Exercise aim:
Rewrite the stored items below, renaming every "absolute pixels" to "pixel units" and keeping everything else the same.

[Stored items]
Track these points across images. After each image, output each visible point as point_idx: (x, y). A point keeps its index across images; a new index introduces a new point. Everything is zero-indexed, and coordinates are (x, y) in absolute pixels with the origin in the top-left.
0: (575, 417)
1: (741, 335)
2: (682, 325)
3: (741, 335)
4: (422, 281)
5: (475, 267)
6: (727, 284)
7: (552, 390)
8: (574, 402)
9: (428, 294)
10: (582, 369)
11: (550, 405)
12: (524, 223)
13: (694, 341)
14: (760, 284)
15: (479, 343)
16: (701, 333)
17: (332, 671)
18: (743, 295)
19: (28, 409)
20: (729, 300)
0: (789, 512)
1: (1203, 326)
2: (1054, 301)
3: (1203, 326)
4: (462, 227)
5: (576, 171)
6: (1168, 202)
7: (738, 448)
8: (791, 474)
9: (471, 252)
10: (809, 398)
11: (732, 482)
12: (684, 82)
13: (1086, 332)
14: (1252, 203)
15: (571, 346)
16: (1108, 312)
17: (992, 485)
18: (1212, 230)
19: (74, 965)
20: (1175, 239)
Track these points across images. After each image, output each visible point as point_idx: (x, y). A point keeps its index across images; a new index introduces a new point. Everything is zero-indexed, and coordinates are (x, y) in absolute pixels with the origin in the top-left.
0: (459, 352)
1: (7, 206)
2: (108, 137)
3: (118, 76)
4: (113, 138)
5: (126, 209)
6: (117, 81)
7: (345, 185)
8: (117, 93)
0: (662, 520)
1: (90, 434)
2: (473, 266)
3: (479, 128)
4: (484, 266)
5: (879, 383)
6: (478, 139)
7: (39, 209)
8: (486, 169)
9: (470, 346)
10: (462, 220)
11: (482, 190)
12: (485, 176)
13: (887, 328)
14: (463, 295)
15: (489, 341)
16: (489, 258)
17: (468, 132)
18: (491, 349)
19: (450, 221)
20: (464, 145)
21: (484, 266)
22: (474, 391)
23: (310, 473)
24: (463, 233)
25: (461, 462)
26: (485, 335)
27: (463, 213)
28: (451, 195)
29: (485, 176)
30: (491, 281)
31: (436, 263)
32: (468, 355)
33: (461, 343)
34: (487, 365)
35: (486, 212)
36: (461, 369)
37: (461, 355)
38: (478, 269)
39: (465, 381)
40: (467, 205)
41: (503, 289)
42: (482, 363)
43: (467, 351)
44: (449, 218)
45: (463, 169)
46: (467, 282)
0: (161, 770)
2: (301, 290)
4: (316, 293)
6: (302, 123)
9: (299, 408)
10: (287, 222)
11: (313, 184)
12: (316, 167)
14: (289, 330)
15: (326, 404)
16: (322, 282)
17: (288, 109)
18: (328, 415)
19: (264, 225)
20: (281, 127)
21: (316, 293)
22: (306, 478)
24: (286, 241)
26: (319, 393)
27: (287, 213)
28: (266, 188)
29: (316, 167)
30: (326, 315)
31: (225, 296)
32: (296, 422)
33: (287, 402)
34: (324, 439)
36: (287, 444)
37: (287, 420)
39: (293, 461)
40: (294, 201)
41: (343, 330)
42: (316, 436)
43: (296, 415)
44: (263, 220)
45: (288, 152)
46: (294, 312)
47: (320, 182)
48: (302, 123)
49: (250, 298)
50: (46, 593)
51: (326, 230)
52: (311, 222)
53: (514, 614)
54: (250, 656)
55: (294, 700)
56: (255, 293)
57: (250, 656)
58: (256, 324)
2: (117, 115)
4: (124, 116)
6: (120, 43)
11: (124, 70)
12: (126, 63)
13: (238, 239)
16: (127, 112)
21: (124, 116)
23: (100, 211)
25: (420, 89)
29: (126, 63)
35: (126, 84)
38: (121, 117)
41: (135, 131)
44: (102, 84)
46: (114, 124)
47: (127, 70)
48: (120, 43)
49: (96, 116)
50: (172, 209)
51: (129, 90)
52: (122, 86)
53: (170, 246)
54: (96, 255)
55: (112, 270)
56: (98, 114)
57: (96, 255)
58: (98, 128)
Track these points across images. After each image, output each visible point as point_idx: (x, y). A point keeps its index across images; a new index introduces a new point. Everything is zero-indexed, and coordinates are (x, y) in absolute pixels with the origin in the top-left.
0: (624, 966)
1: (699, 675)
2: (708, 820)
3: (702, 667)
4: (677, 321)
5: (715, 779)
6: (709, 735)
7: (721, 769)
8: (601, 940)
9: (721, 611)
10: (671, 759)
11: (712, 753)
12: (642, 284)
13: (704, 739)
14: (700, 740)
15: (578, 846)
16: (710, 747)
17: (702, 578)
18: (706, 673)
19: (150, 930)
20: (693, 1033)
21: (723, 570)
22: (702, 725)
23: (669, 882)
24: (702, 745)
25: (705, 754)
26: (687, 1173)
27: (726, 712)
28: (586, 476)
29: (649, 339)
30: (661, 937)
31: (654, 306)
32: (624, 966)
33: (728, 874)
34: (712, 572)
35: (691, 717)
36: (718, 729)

Response to this exercise:
Track these points across images. After each image, output each visible point as point_idx: (x, y). A point keeps its index across images; a new index introduces a new point. Everything is zero-indexed, and coordinates are (x, y) in pixel units with the origin in the top-left.
0: (575, 417)
1: (741, 335)
2: (682, 325)
3: (741, 335)
4: (422, 281)
5: (475, 267)
6: (727, 284)
7: (552, 390)
8: (574, 402)
9: (428, 294)
10: (582, 369)
11: (550, 405)
12: (524, 223)
13: (694, 341)
14: (760, 284)
15: (479, 343)
16: (701, 333)
17: (332, 671)
18: (743, 295)
19: (28, 409)
20: (729, 300)
0: (789, 512)
1: (1203, 326)
2: (1054, 301)
3: (1203, 326)
4: (462, 227)
5: (576, 171)
6: (1168, 202)
7: (738, 448)
8: (791, 474)
9: (471, 252)
10: (809, 398)
11: (732, 482)
12: (684, 82)
13: (1086, 332)
14: (1252, 203)
15: (571, 346)
16: (1108, 312)
17: (992, 485)
18: (1212, 230)
19: (74, 965)
20: (1175, 239)
Track these points across images. After each image, output each visible point as point_idx: (x, y). A point keeps its index across images; a new index introduces a new point. Everything is zero-indexed, and coordinates are (x, y) in pixel units with the origin in the top-left.
0: (459, 352)
1: (7, 206)
2: (108, 137)
3: (118, 76)
4: (113, 138)
5: (126, 209)
6: (117, 81)
7: (345, 185)
8: (117, 93)
0: (662, 520)
1: (90, 434)
2: (473, 266)
3: (479, 128)
4: (484, 266)
5: (879, 383)
6: (478, 139)
7: (39, 209)
8: (486, 169)
9: (470, 346)
10: (462, 220)
11: (482, 190)
12: (485, 176)
13: (887, 328)
14: (463, 295)
15: (489, 341)
16: (489, 258)
17: (468, 132)
18: (491, 349)
19: (450, 221)
20: (464, 145)
21: (484, 266)
22: (474, 391)
23: (310, 473)
24: (463, 233)
25: (461, 462)
26: (485, 335)
27: (463, 213)
28: (451, 195)
29: (485, 176)
30: (491, 281)
31: (436, 263)
32: (468, 355)
33: (461, 343)
34: (487, 365)
35: (486, 212)
36: (461, 369)
37: (461, 355)
38: (478, 269)
39: (465, 381)
40: (467, 205)
41: (503, 289)
42: (482, 363)
43: (467, 351)
44: (449, 218)
45: (463, 169)
46: (467, 282)
0: (161, 770)
2: (301, 290)
4: (316, 293)
6: (302, 123)
9: (299, 408)
10: (287, 222)
11: (313, 184)
12: (316, 167)
14: (289, 330)
15: (326, 404)
16: (322, 282)
17: (288, 109)
18: (328, 415)
19: (264, 225)
20: (281, 127)
21: (316, 293)
22: (306, 478)
24: (286, 241)
26: (319, 393)
27: (287, 213)
28: (266, 188)
29: (316, 167)
30: (326, 315)
31: (225, 296)
32: (296, 422)
33: (287, 402)
34: (324, 439)
36: (287, 444)
37: (287, 420)
39: (293, 461)
40: (294, 201)
41: (343, 330)
42: (316, 436)
43: (296, 415)
44: (263, 220)
45: (288, 152)
46: (294, 312)
47: (320, 182)
48: (302, 123)
49: (250, 298)
50: (46, 593)
51: (326, 230)
52: (311, 222)
53: (514, 614)
54: (250, 656)
55: (294, 700)
56: (255, 293)
57: (250, 656)
58: (256, 324)
2: (117, 115)
4: (124, 116)
6: (120, 43)
11: (124, 70)
12: (126, 63)
13: (238, 239)
16: (127, 112)
21: (124, 116)
23: (100, 211)
25: (420, 89)
29: (126, 63)
35: (126, 84)
38: (121, 117)
41: (135, 131)
44: (102, 84)
46: (114, 124)
47: (127, 70)
48: (120, 43)
49: (96, 116)
50: (172, 209)
51: (129, 90)
52: (122, 86)
53: (170, 246)
54: (96, 255)
55: (112, 270)
56: (98, 114)
57: (96, 255)
58: (98, 128)
Track these points across images. After each image, output each visible point as point_idx: (x, y). A point keeps its index across images; a new index introduces a new point. Everything is zero-indexed, and coordinates are (x, y) in pixel units with the origin in the top-left.
0: (624, 966)
1: (699, 675)
2: (708, 820)
3: (702, 667)
4: (677, 321)
5: (715, 779)
6: (709, 735)
7: (721, 769)
8: (601, 940)
9: (721, 611)
10: (671, 759)
11: (712, 753)
12: (642, 284)
13: (704, 739)
14: (700, 740)
15: (578, 846)
16: (710, 747)
17: (702, 578)
18: (706, 673)
19: (150, 930)
20: (693, 1033)
21: (723, 570)
22: (702, 725)
23: (669, 882)
24: (702, 745)
25: (705, 754)
26: (687, 1173)
27: (726, 712)
28: (586, 476)
29: (649, 339)
30: (661, 937)
31: (654, 306)
32: (624, 966)
33: (728, 874)
34: (712, 572)
35: (691, 717)
36: (718, 729)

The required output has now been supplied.